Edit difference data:
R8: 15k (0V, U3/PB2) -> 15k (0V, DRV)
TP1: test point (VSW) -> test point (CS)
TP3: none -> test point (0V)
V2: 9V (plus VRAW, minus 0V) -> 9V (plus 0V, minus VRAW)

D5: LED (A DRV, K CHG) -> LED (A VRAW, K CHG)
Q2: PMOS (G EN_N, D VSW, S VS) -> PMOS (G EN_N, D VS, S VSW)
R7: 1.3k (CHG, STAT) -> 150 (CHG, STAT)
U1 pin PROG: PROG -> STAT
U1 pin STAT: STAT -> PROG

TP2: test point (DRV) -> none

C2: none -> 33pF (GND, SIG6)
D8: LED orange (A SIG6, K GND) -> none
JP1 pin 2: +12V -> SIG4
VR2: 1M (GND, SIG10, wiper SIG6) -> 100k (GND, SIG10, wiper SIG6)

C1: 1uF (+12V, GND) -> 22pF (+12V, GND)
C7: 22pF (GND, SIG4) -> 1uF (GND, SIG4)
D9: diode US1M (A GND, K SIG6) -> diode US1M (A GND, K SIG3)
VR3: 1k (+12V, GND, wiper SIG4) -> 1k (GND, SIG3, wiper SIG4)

Task to complete:
Word for word, transcribe each of the entries above.

Solution for this task:
R8: 15k (0V, U3/PB2) -> 15k (0V, DRV)
TP1: test point (VSW) -> test point (CS)
TP3: none -> test point (0V)
V2: 9V (plus VRAW, minus 0V) -> 9V (plus 0V, minus VRAW)

D5: LED (A DRV, K CHG) -> LED (A VRAW, K CHG)
Q2: PMOS (G EN_N, D VSW, S VS) -> PMOS (G EN_N, D VS, S VSW)
R7: 1.3k (CHG, STAT) -> 150 (CHG, STAT)
U1 pin PROG: PROG -> STAT
U1 pin STAT: STAT -> PROG

TP2: test point (DRV) -> none

C2: none -> 33pF (GND, SIG6)
D8: LED orange (A SIG6, K GND) -> none
JP1 pin 2: +12V -> SIG4
VR2: 1M (GND, SIG10, wiper SIG6) -> 100k (GND, SIG10, wiper SIG6)

C1: 1uF (+12V, GND) -> 22pF (+12V, GND)
C7: 22pF (GND, SIG4) -> 1uF (GND, SIG4)
D9: diode US1M (A GND, K SIG6) -> diode US1M (A GND, K SIG3)
VR3: 1k (+12V, GND, wiper SIG4) -> 1k (GND, SIG3, wiper SIG4)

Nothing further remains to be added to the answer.